:: MATERIAL SUPPLIED

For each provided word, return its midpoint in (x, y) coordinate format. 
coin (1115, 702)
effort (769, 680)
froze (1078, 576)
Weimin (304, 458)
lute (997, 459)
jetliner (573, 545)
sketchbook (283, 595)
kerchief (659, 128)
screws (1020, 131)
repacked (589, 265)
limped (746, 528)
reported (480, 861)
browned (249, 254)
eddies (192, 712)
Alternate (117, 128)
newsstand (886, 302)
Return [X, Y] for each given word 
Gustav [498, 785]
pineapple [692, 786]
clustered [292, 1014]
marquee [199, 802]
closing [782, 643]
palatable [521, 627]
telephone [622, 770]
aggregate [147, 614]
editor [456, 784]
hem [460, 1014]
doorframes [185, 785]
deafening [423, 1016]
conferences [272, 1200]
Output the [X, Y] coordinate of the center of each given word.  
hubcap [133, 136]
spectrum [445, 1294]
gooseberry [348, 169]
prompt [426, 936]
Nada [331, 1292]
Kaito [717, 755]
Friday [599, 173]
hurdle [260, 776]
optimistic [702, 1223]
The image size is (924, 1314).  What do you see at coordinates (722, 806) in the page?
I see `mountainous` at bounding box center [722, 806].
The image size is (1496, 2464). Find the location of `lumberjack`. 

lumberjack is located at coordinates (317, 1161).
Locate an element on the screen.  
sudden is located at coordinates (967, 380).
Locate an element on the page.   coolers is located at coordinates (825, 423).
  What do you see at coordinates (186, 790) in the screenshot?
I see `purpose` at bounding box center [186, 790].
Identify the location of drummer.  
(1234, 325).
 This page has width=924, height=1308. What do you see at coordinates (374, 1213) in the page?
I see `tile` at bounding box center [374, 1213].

::::

• WHAT YOU SHOULD DO: Reproduce all of the records above verbatim, line for line.

• COMPLETE ANSWER:
For each provided word, return its midpoint in (x, y) coordinate format. 
coin (1115, 702)
effort (769, 680)
froze (1078, 576)
Weimin (304, 458)
lute (997, 459)
jetliner (573, 545)
sketchbook (283, 595)
kerchief (659, 128)
screws (1020, 131)
repacked (589, 265)
limped (746, 528)
reported (480, 861)
browned (249, 254)
eddies (192, 712)
Alternate (117, 128)
newsstand (886, 302)
Return [X, Y] for each given word 
Gustav [498, 785]
pineapple [692, 786]
clustered [292, 1014]
marquee [199, 802]
closing [782, 643]
palatable [521, 627]
telephone [622, 770]
aggregate [147, 614]
editor [456, 784]
hem [460, 1014]
doorframes [185, 785]
deafening [423, 1016]
conferences [272, 1200]
Output the [X, Y] coordinate of the center of each given word.  
hubcap [133, 136]
spectrum [445, 1294]
gooseberry [348, 169]
prompt [426, 936]
Nada [331, 1292]
Kaito [717, 755]
Friday [599, 173]
hurdle [260, 776]
optimistic [702, 1223]
The image size is (924, 1314).  What do you see at coordinates (722, 806) in the page?
I see `mountainous` at bounding box center [722, 806].
The image size is (1496, 2464). Find the location of `lumberjack`. 

lumberjack is located at coordinates (317, 1161).
Locate an element on the screen.  
sudden is located at coordinates (967, 380).
Locate an element on the page.   coolers is located at coordinates (825, 423).
  What do you see at coordinates (186, 790) in the screenshot?
I see `purpose` at bounding box center [186, 790].
Identify the location of drummer.  
(1234, 325).
 This page has width=924, height=1308. What do you see at coordinates (374, 1213) in the page?
I see `tile` at bounding box center [374, 1213].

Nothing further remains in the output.